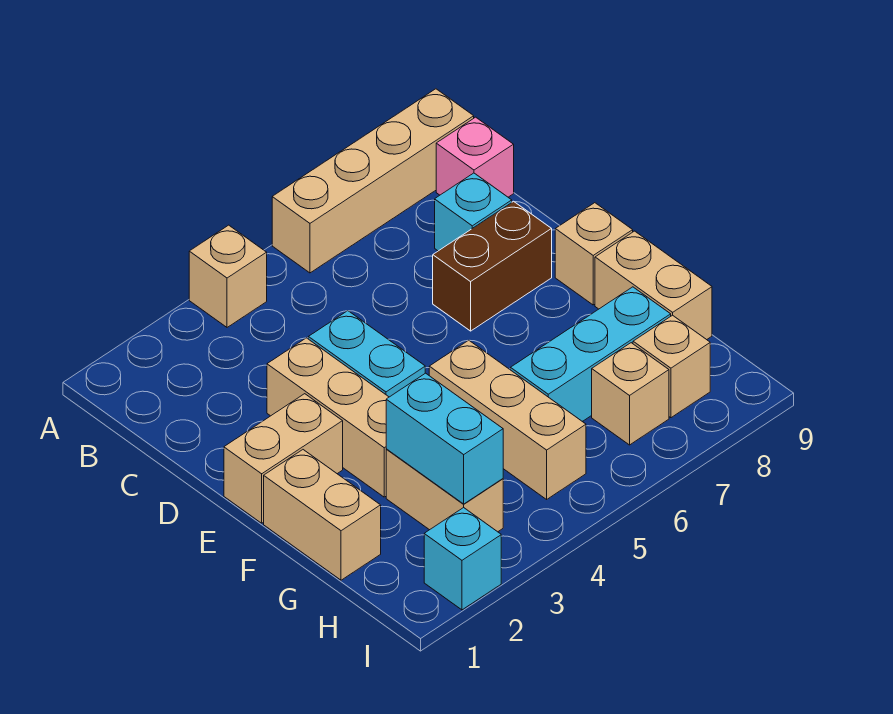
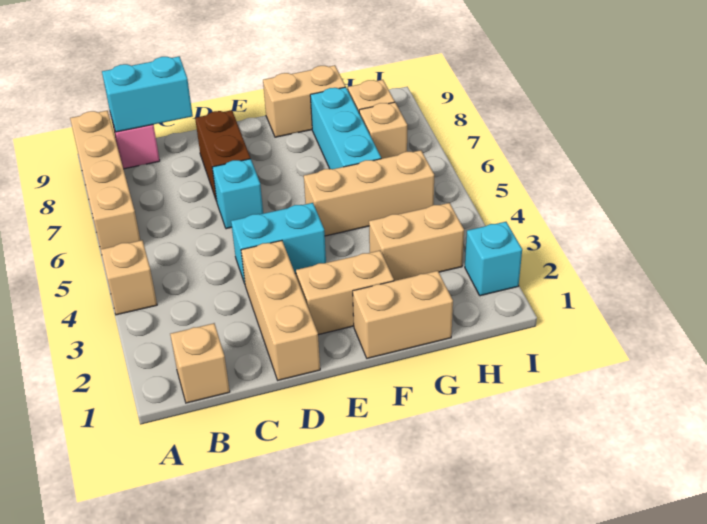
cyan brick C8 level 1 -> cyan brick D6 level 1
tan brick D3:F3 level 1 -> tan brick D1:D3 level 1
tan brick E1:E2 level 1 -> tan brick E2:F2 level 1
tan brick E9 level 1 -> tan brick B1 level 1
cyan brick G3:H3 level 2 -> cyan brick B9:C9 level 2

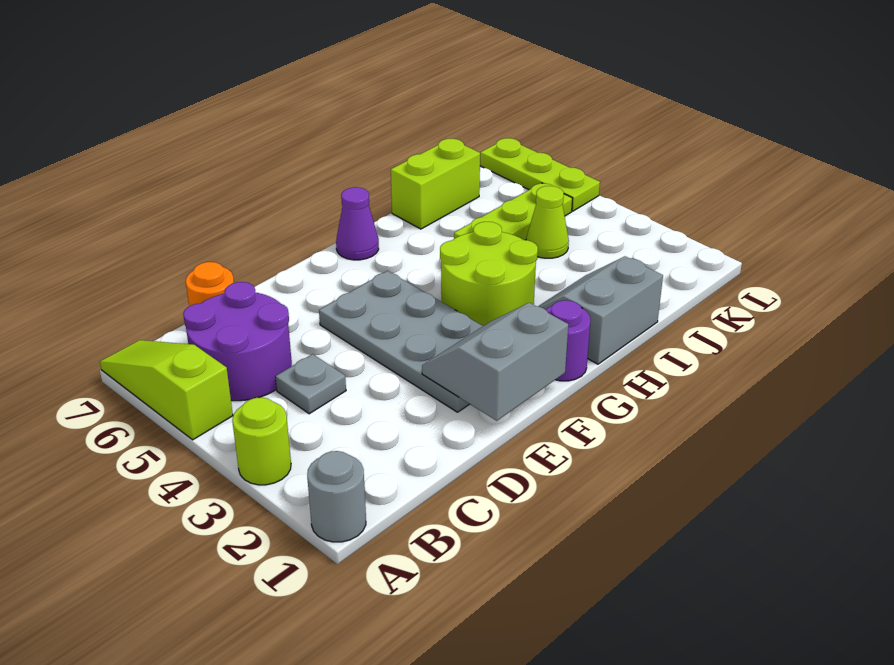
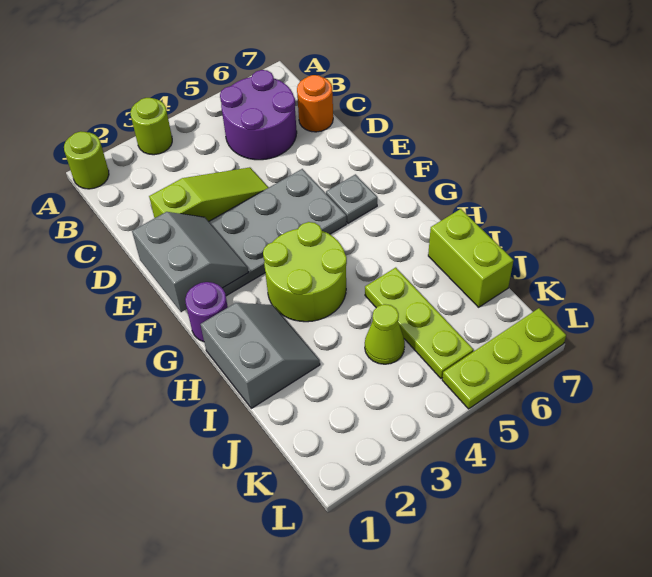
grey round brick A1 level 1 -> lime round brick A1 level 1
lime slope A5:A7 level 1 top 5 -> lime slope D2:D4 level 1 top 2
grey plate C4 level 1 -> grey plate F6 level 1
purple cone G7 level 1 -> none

********************

Quote the data above exactly from the line with "tan brick E1:E2" to the line with "grey round brick", both ends counted, and nothing else. Pictures don't go in.

-- SOLUTION FOR THIS EXERCISE --
tan brick E1:E2 level 1 -> tan brick E2:F2 level 1
tan brick E9 level 1 -> tan brick B1 level 1
cyan brick G3:H3 level 2 -> cyan brick B9:C9 level 2

grey round brick A1 level 1 -> lime round brick A1 level 1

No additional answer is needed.